## ACTIVITY
Write the records out exactly, so that no picture remains in the copy.

Extracted data entries
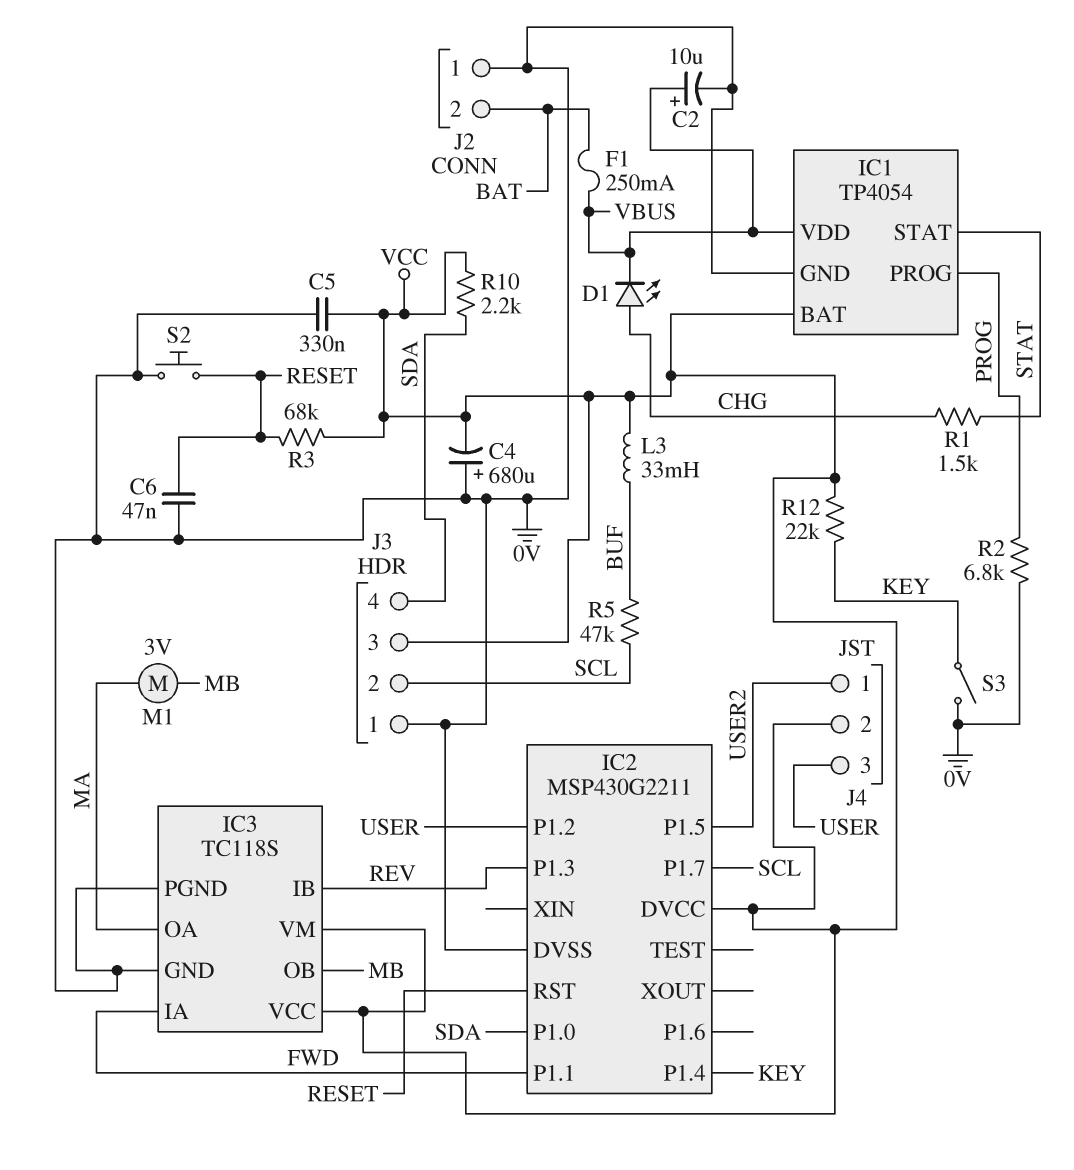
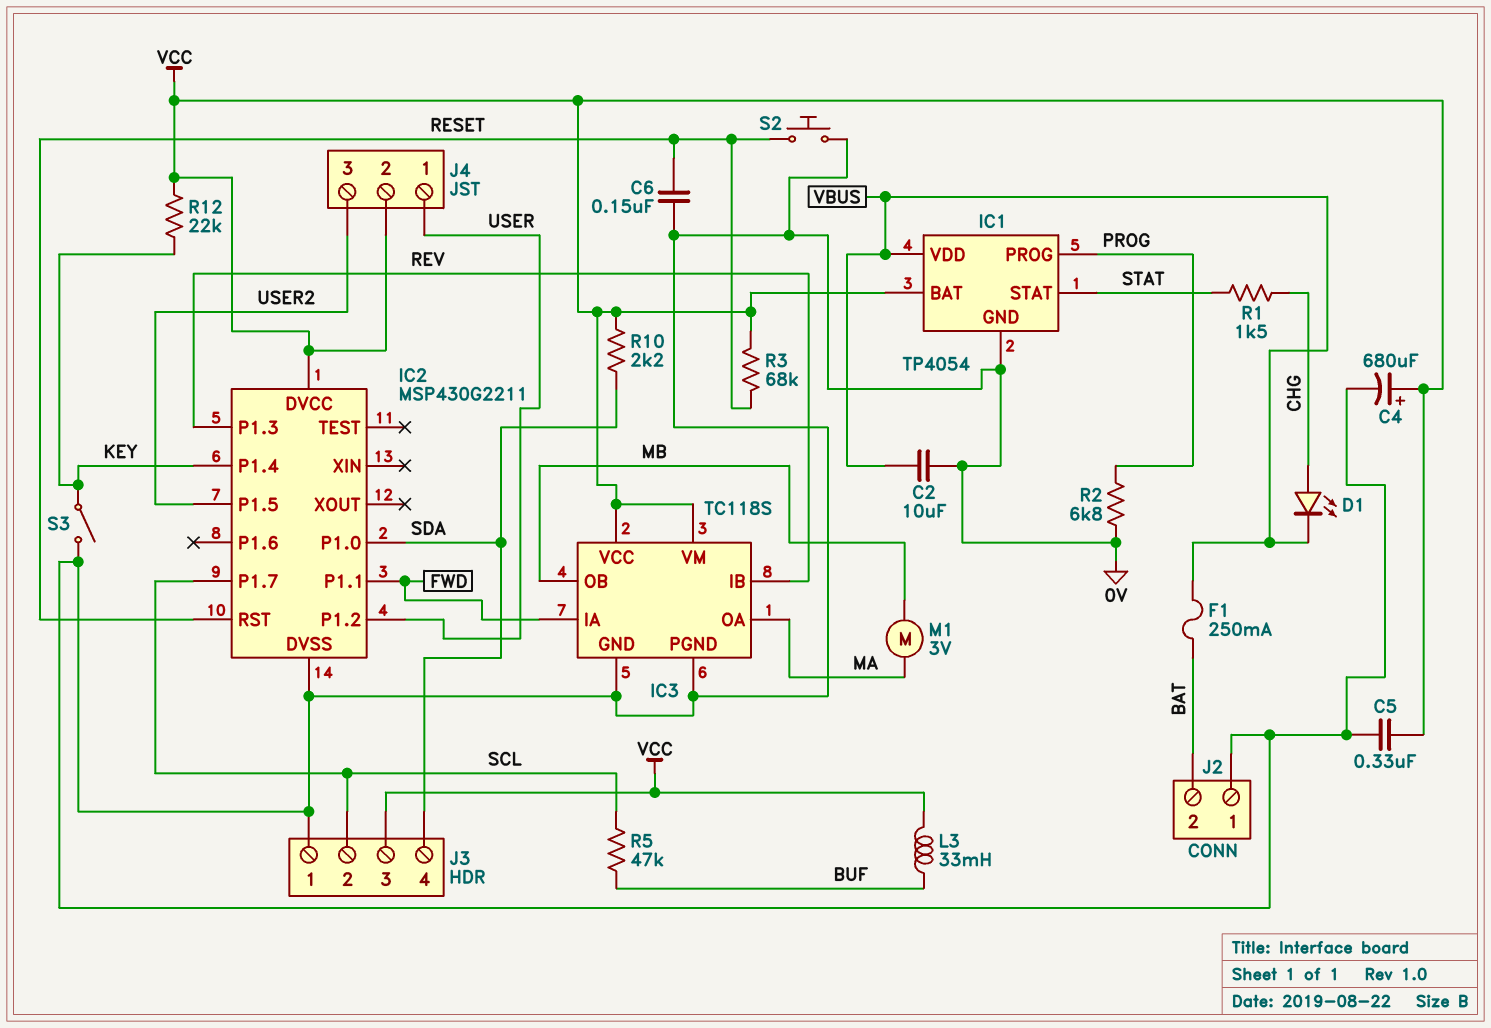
C2: 10uF (plus VBUS, minus 0V) -> 10uF (0V, VBUS)
C4: 680uF (plus 0V, minus VCC) -> 680uF (plus VCC, minus 0V)
C6: 47nF (0V, RESET) -> 150nF (0V, RESET)
J4 pin 1: USER2 -> USER
J4 pin 3: USER -> USER2

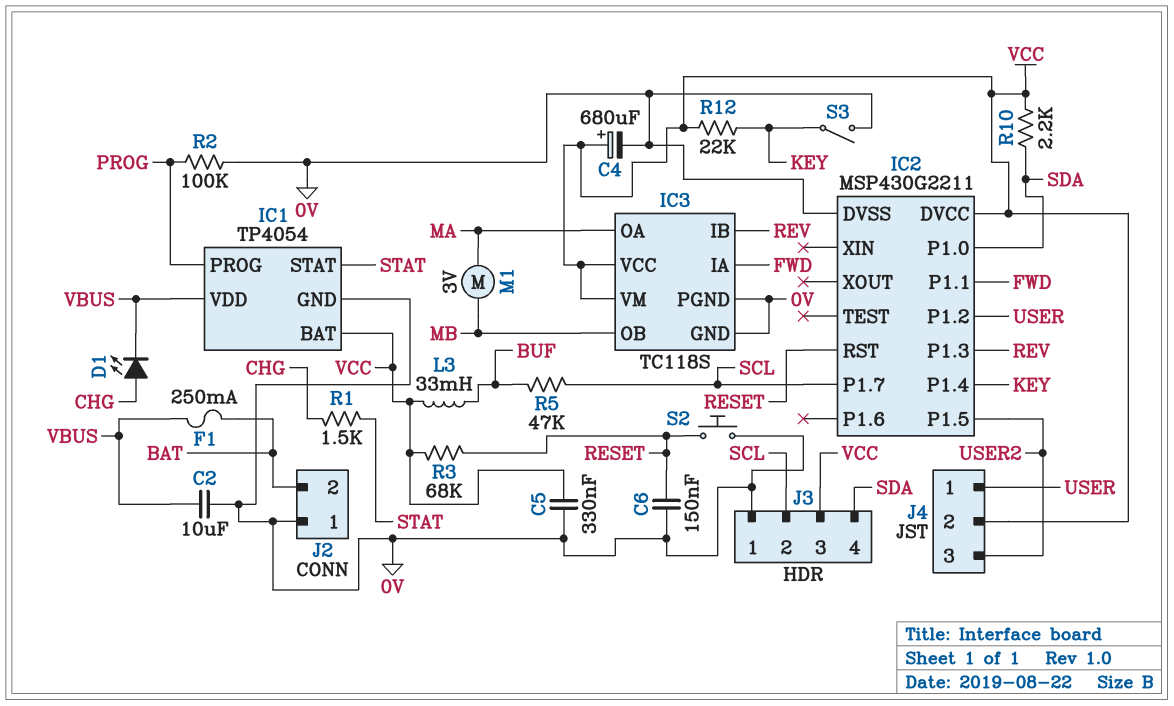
R2: 6.8k (0V, PROG) -> 100k (0V, PROG)

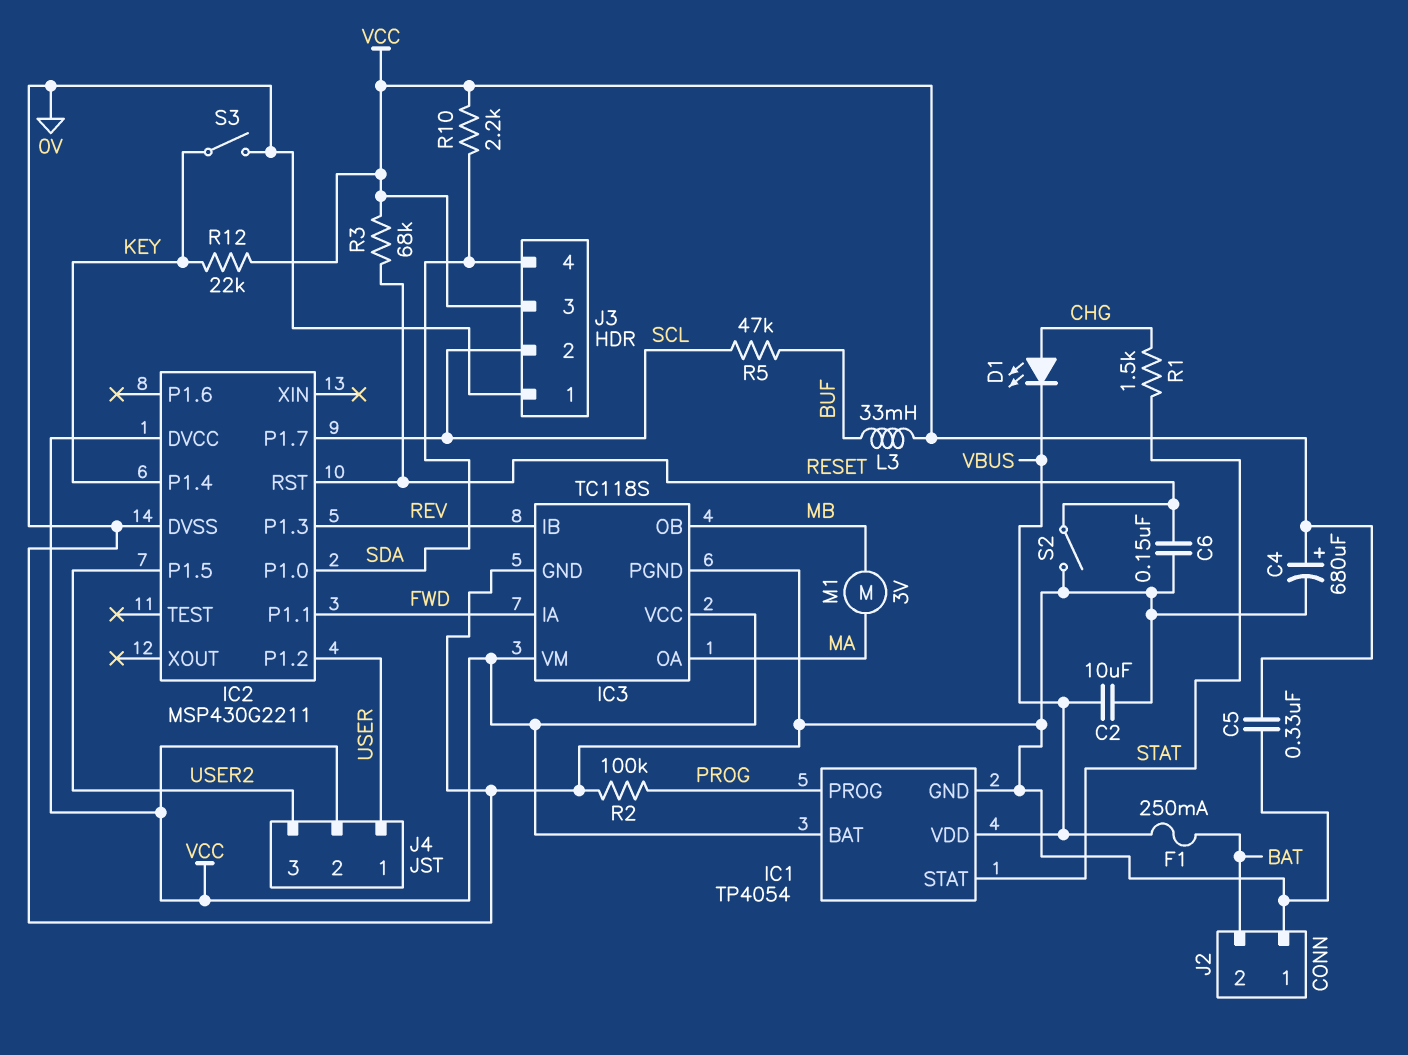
S2: button (0V, RESET) -> switch (0V, RESET)

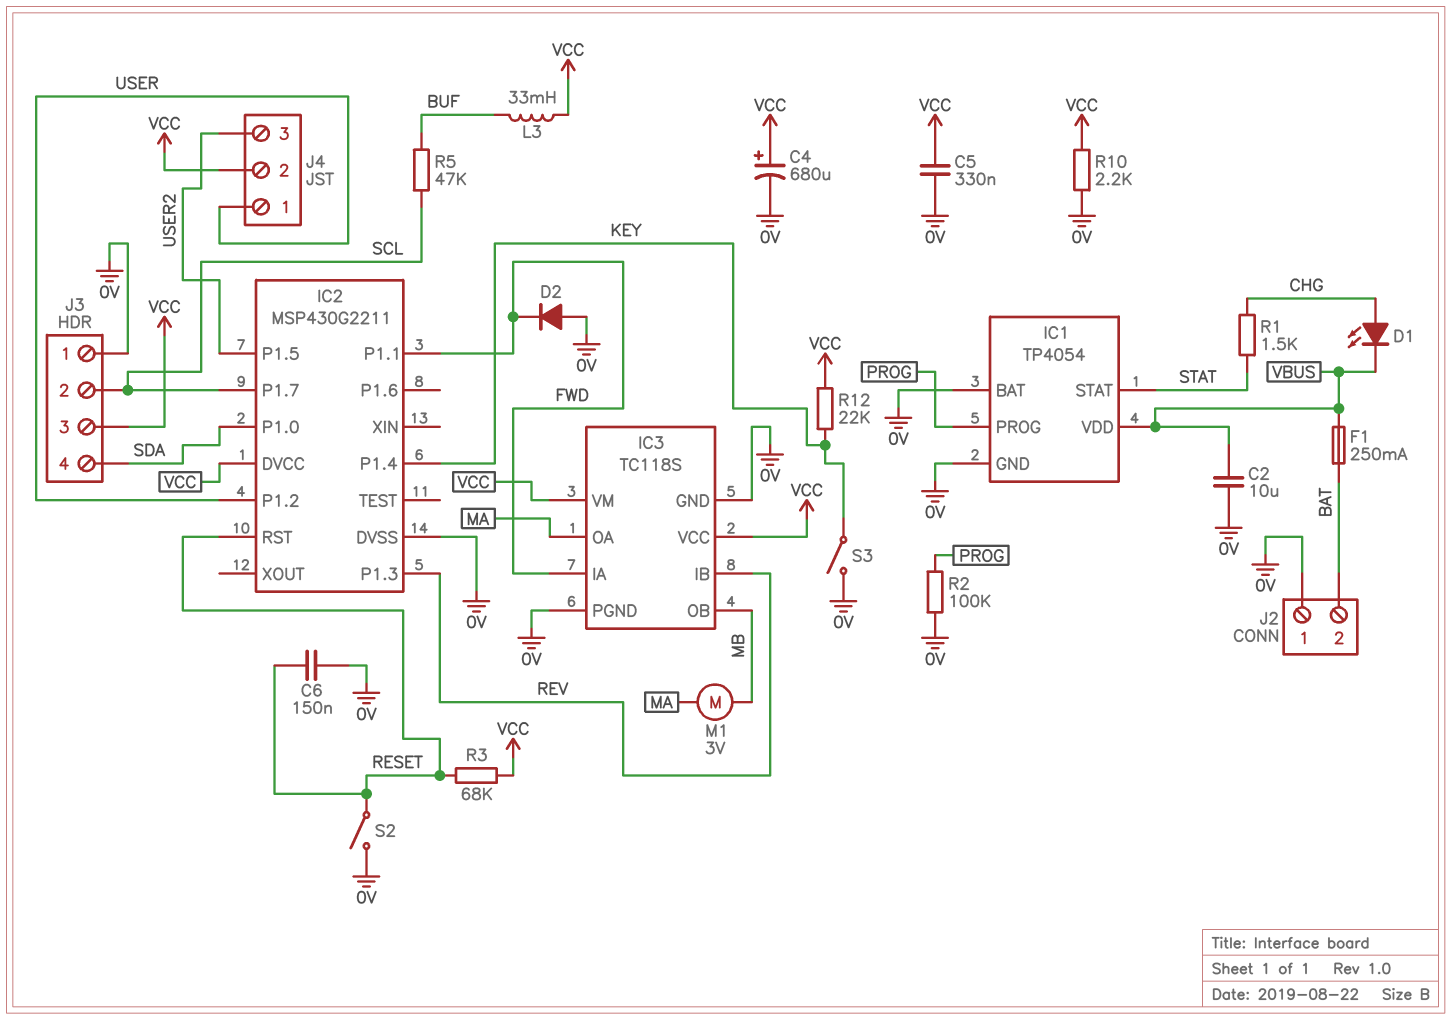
D2: none -> diode (A 0V, K FWD)
IC1 pin BAT: VCC -> 0V
R10: 2.2k (SDA, VCC) -> 2.2k (0V, VCC)

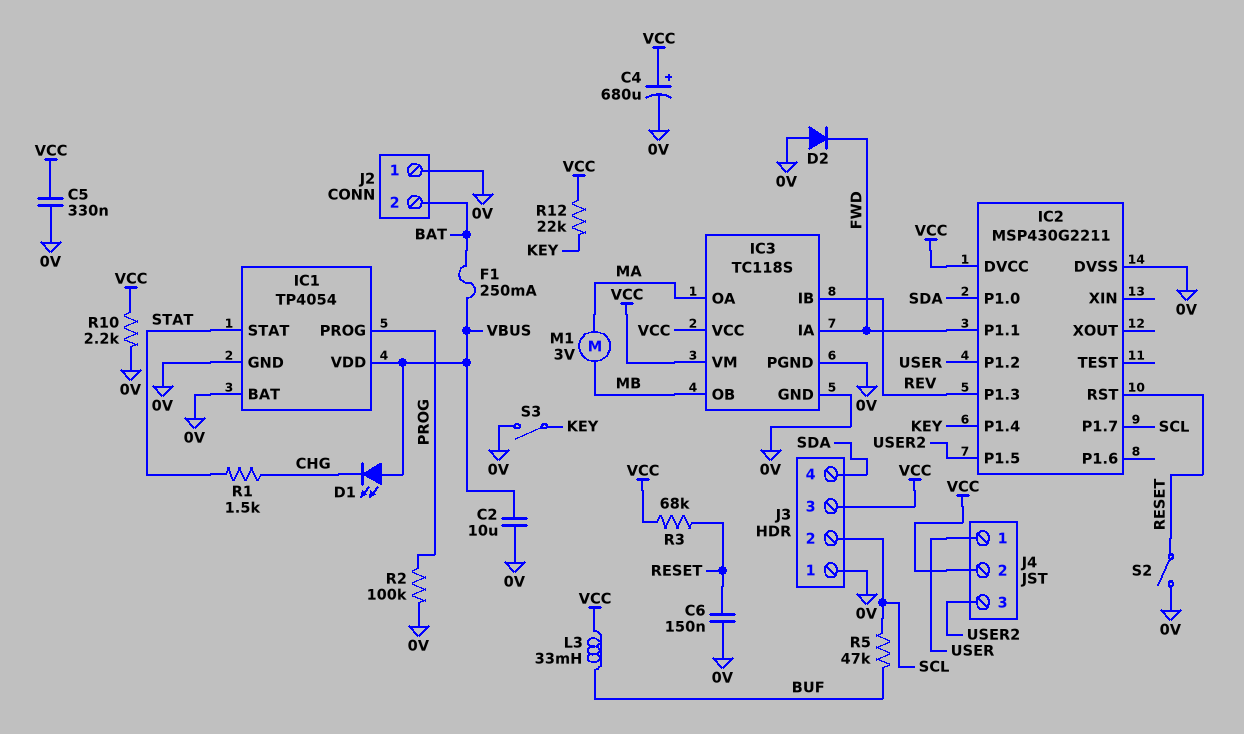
D1: LED (A CHG, K VBUS) -> LED (A VBUS, K CHG)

## SOLVED EXERCISE
C2: 10uF (plus VBUS, minus 0V) -> 10uF (0V, VBUS)
C4: 680uF (plus 0V, minus VCC) -> 680uF (plus VCC, minus 0V)
C6: 47nF (0V, RESET) -> 150nF (0V, RESET)
J4 pin 1: USER2 -> USER
J4 pin 3: USER -> USER2

R2: 6.8k (0V, PROG) -> 100k (0V, PROG)

S2: button (0V, RESET) -> switch (0V, RESET)

D2: none -> diode (A 0V, K FWD)
IC1 pin BAT: VCC -> 0V
R10: 2.2k (SDA, VCC) -> 2.2k (0V, VCC)

D1: LED (A CHG, K VBUS) -> LED (A VBUS, K CHG)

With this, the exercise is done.